### [WHAT YOU ARE ASKED TO DO]
Using the entries below, write out the line with "none -> yellow 1x3 brick [353,333,476,494]", the line with "none -> yellow 1x1 brick [471,382,517,443]", and every line in between, exactly as each is written.

### [THE INPUT]
────────────────────

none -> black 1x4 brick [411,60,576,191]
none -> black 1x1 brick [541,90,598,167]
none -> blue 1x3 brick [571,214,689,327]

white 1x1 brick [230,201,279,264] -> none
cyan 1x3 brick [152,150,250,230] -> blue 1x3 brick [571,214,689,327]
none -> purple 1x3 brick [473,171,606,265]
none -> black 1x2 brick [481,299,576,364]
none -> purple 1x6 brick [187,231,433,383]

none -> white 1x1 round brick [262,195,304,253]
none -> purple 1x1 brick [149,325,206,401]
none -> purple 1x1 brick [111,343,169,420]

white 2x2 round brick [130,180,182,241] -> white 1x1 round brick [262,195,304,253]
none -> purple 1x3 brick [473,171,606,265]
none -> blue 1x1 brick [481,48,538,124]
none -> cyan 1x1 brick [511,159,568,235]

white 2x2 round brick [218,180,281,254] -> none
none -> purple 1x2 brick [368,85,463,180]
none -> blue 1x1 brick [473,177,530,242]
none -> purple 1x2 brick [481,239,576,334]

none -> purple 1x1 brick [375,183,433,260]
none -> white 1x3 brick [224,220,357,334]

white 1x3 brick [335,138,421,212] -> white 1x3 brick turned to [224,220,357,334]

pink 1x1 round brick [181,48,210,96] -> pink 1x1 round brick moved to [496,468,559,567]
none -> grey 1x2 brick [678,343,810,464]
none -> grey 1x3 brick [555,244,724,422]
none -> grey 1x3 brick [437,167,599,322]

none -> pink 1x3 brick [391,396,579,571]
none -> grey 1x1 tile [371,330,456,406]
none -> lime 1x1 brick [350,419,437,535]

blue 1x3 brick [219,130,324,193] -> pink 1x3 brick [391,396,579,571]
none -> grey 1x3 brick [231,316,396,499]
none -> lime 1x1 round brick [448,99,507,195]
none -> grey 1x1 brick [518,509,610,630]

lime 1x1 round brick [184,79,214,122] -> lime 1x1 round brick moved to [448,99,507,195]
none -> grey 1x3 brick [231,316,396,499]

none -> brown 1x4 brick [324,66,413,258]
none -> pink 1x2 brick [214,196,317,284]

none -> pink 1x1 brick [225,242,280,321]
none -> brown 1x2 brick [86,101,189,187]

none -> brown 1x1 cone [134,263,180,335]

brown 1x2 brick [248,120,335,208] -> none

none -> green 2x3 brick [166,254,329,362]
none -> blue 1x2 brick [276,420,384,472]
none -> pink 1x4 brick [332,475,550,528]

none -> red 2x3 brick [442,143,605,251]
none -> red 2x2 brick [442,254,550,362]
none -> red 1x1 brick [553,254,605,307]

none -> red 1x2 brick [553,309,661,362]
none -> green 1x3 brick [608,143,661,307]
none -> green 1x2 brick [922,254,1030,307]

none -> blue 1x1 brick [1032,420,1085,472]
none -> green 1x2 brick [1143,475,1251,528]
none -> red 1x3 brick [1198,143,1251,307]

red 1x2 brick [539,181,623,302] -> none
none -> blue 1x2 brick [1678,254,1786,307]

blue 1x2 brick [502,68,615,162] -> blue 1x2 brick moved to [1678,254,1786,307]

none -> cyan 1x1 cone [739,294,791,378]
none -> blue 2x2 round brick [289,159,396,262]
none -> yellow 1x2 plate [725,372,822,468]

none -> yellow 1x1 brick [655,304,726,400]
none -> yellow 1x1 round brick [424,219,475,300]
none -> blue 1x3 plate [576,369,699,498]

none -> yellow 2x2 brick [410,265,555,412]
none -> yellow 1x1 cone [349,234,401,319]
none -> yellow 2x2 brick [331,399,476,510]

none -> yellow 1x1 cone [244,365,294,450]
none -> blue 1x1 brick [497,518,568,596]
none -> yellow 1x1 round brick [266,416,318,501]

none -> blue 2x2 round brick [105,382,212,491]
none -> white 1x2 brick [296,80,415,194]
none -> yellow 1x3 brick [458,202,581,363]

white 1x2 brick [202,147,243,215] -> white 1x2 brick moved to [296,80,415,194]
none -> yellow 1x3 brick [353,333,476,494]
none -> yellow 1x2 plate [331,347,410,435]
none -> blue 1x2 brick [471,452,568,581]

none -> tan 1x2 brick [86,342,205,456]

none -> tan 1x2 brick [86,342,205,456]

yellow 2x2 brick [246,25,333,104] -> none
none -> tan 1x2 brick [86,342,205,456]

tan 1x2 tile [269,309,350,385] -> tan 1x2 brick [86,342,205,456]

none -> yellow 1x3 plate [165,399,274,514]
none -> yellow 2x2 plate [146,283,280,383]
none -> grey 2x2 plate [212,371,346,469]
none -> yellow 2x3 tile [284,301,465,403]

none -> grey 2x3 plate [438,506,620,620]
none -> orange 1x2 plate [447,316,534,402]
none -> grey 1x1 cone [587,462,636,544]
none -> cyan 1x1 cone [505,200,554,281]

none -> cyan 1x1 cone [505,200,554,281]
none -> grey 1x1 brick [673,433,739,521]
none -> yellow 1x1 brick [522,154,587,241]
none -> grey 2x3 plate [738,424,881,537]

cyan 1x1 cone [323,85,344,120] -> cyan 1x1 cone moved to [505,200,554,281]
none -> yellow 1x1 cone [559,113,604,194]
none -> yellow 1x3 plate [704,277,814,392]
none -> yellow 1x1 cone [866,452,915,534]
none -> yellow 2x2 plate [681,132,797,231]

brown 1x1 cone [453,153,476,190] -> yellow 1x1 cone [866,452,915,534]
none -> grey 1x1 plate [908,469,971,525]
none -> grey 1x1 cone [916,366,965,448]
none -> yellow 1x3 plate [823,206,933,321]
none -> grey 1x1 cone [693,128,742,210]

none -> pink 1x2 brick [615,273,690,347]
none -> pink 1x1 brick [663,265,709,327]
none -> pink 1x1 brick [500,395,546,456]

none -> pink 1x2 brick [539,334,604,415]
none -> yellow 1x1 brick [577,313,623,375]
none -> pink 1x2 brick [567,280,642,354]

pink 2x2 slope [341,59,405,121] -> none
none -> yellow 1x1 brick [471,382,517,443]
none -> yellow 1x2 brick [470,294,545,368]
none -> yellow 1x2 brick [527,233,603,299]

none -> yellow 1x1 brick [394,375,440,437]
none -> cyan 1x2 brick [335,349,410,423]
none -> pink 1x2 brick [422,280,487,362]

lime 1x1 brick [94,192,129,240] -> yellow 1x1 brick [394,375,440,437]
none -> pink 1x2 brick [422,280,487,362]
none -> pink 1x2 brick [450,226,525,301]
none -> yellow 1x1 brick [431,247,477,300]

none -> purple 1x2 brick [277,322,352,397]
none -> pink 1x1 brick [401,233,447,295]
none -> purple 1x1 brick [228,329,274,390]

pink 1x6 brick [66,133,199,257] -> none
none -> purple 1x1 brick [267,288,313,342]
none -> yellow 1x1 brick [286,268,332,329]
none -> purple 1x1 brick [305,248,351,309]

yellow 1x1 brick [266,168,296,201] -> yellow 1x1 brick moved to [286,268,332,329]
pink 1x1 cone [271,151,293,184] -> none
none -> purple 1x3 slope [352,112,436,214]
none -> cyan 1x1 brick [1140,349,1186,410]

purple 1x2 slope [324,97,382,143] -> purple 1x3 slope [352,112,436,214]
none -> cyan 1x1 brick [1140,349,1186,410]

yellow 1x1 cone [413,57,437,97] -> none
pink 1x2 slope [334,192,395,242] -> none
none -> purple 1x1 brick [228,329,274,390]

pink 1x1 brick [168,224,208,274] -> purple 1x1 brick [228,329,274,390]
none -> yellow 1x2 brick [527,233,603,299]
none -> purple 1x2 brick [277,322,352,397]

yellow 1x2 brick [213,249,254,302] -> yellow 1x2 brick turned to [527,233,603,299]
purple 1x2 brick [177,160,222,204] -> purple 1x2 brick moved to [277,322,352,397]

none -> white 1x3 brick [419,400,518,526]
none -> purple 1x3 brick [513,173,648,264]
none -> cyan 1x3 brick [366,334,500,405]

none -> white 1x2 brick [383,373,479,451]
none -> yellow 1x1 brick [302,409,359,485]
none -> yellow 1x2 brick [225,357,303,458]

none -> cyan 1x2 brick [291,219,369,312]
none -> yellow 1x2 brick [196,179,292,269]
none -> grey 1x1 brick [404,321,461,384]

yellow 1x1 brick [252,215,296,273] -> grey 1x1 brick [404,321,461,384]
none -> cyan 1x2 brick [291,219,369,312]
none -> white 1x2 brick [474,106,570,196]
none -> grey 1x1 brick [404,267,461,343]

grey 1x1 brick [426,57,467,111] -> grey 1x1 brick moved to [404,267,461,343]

────────────────────

### [WRITTEN SOLUTION]
none -> yellow 1x3 brick [353,333,476,494]
none -> yellow 1x2 plate [331,347,410,435]
none -> blue 1x2 brick [471,452,568,581]

none -> tan 1x2 brick [86,342,205,456]

none -> tan 1x2 brick [86,342,205,456]

yellow 2x2 brick [246,25,333,104] -> none
none -> tan 1x2 brick [86,342,205,456]

tan 1x2 tile [269,309,350,385] -> tan 1x2 brick [86,342,205,456]

none -> yellow 1x3 plate [165,399,274,514]
none -> yellow 2x2 plate [146,283,280,383]
none -> grey 2x2 plate [212,371,346,469]
none -> yellow 2x3 tile [284,301,465,403]

none -> grey 2x3 plate [438,506,620,620]
none -> orange 1x2 plate [447,316,534,402]
none -> grey 1x1 cone [587,462,636,544]
none -> cyan 1x1 cone [505,200,554,281]

none -> cyan 1x1 cone [505,200,554,281]
none -> grey 1x1 brick [673,433,739,521]
none -> yellow 1x1 brick [522,154,587,241]
none -> grey 2x3 plate [738,424,881,537]

cyan 1x1 cone [323,85,344,120] -> cyan 1x1 cone moved to [505,200,554,281]
none -> yellow 1x1 cone [559,113,604,194]
none -> yellow 1x3 plate [704,277,814,392]
none -> yellow 1x1 cone [866,452,915,534]
none -> yellow 2x2 plate [681,132,797,231]

brown 1x1 cone [453,153,476,190] -> yellow 1x1 cone [866,452,915,534]
none -> grey 1x1 plate [908,469,971,525]
none -> grey 1x1 cone [916,366,965,448]
none -> yellow 1x3 plate [823,206,933,321]
none -> grey 1x1 cone [693,128,742,210]

none -> pink 1x2 brick [615,273,690,347]
none -> pink 1x1 brick [663,265,709,327]
none -> pink 1x1 brick [500,395,546,456]

none -> pink 1x2 brick [539,334,604,415]
none -> yellow 1x1 brick [577,313,623,375]
none -> pink 1x2 brick [567,280,642,354]

pink 2x2 slope [341,59,405,121] -> none
none -> yellow 1x1 brick [471,382,517,443]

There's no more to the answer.